For this exercise, restate every line below word for word and drop the images.

*Source material*
[Start of section]

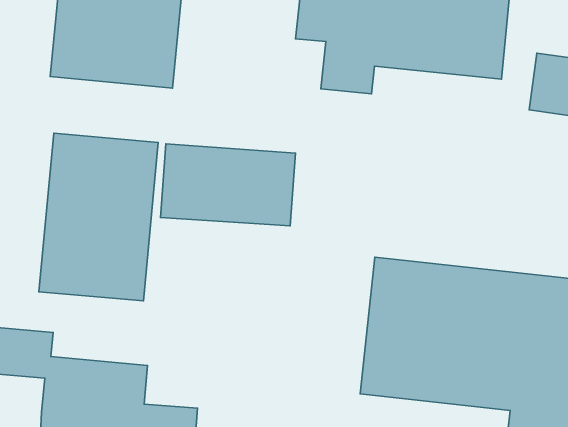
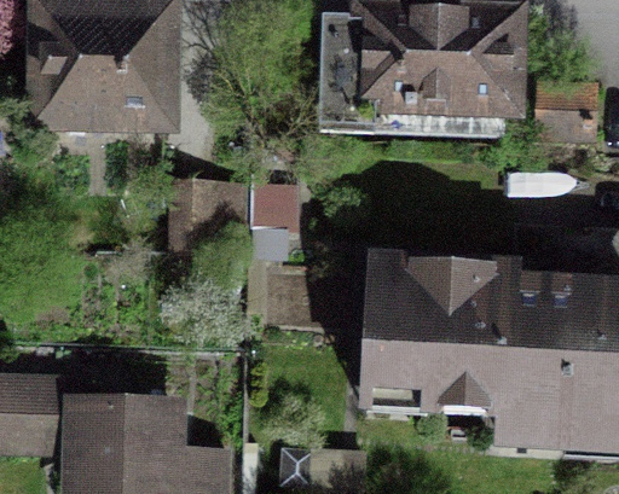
building: [39,133,158,301] -> none

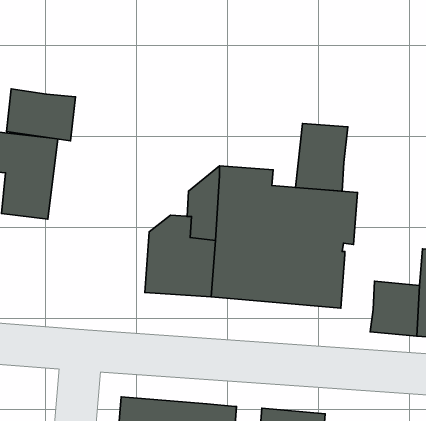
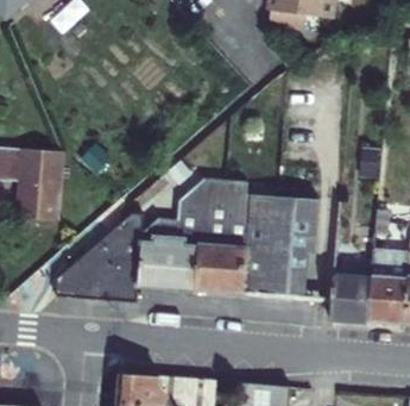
building: [7,89,75,141] -> none
building: [296,124,348,191] -> none
building: none -> [51,214,143,302]

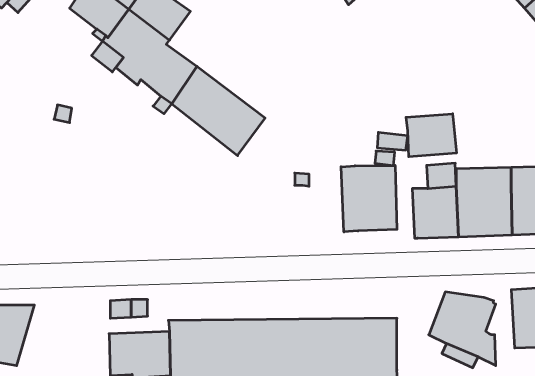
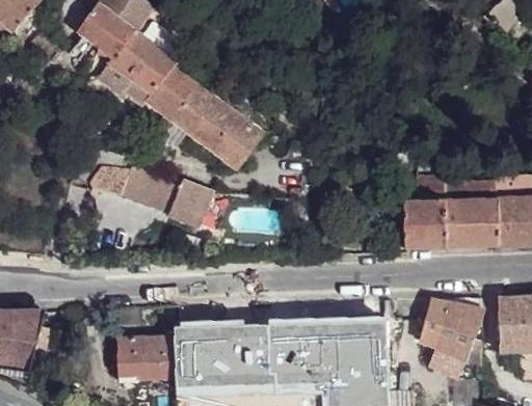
building: [406,114,456,157] -> none
building: none -> [91,165,214,226]
building: [341,165,397,232] -> none

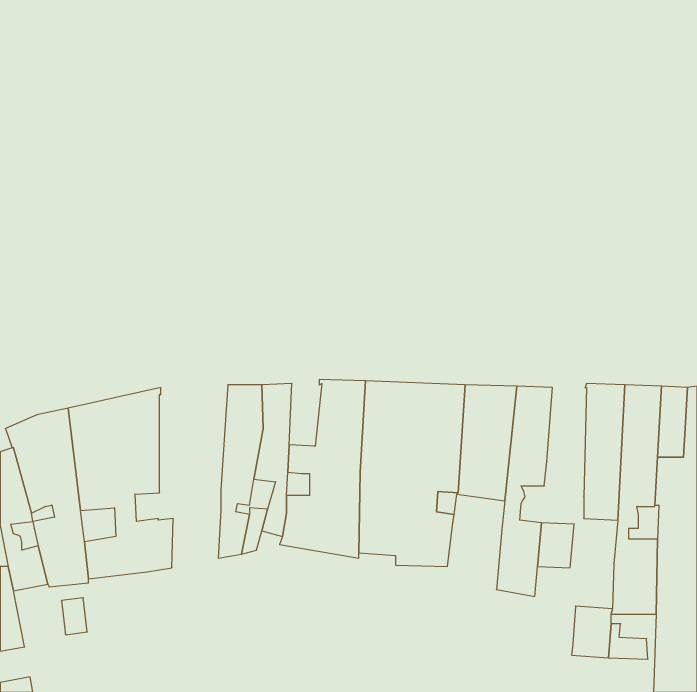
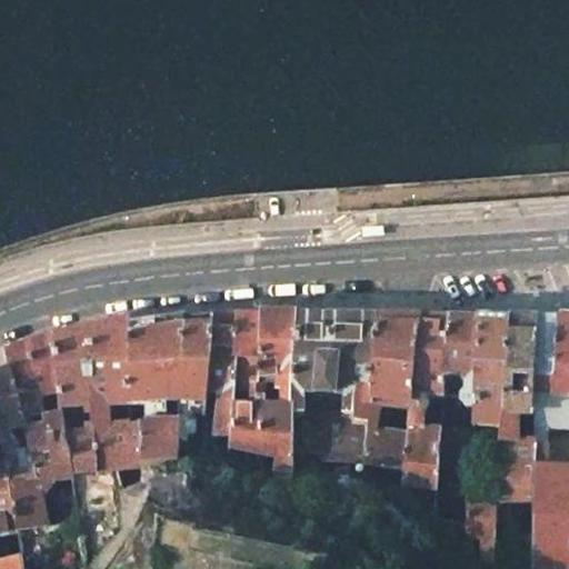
building: none -> [236,312,262,363]
building: none -> [130,313,186,462]
building: none -> [446,316,478,405]
building: none -> [362,426,409,472]
building: none -> [11,476,48,527]

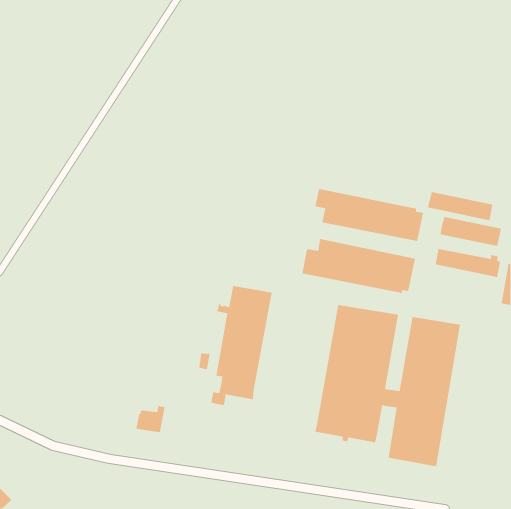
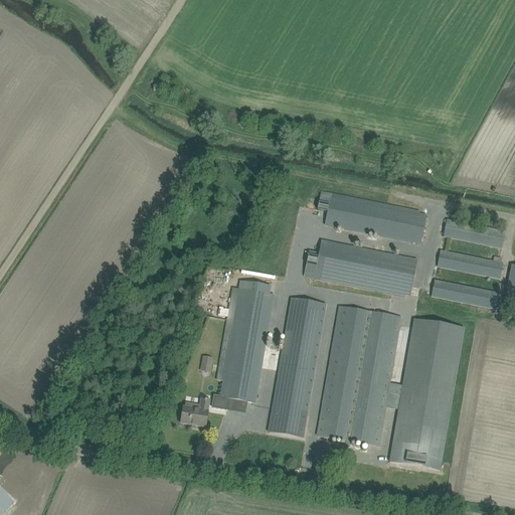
building: [427,192,493,221] -> [430,278,496,307]
building: none -> [268,298,326,436]
building: [135,406,166,433] -> [179,397,209,424]

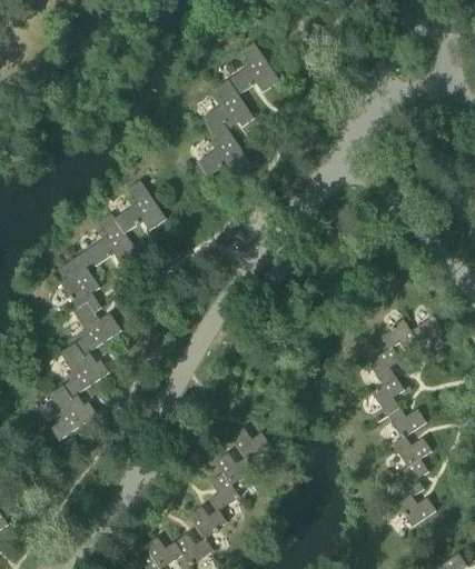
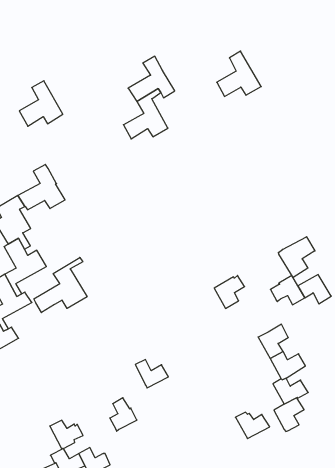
building: [228,42,279,96] -> [217,51,261,96]
building: [116,181,166,234] -> [19,81,63,126]
building: none -> [278,237,315,277]
building: none -> [34,257,87,313]
building: [367,347,402,386] -> [214,275,245,308]
building: [214,452,255,486] -> none
building: [397,496,437,526] -> [235,412,270,439]
building: [188,507,227,539] -> [50,420,83,449]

[End of section]

*Worked solution*
building: [39,133,158,301] -> none

building: [7,89,75,141] -> none
building: [296,124,348,191] -> none
building: none -> [51,214,143,302]

building: [406,114,456,157] -> none
building: none -> [91,165,214,226]
building: [341,165,397,232] -> none

building: none -> [236,312,262,363]
building: none -> [130,313,186,462]
building: none -> [446,316,478,405]
building: none -> [362,426,409,472]
building: none -> [11,476,48,527]

building: [427,192,493,221] -> [430,278,496,307]
building: none -> [268,298,326,436]
building: [135,406,166,433] -> [179,397,209,424]

building: [228,42,279,96] -> [217,51,261,96]
building: [116,181,166,234] -> [19,81,63,126]
building: none -> [278,237,315,277]
building: none -> [34,257,87,313]
building: [367,347,402,386] -> [214,275,245,308]
building: [214,452,255,486] -> none
building: [397,496,437,526] -> [235,412,270,439]
building: [188,507,227,539] -> [50,420,83,449]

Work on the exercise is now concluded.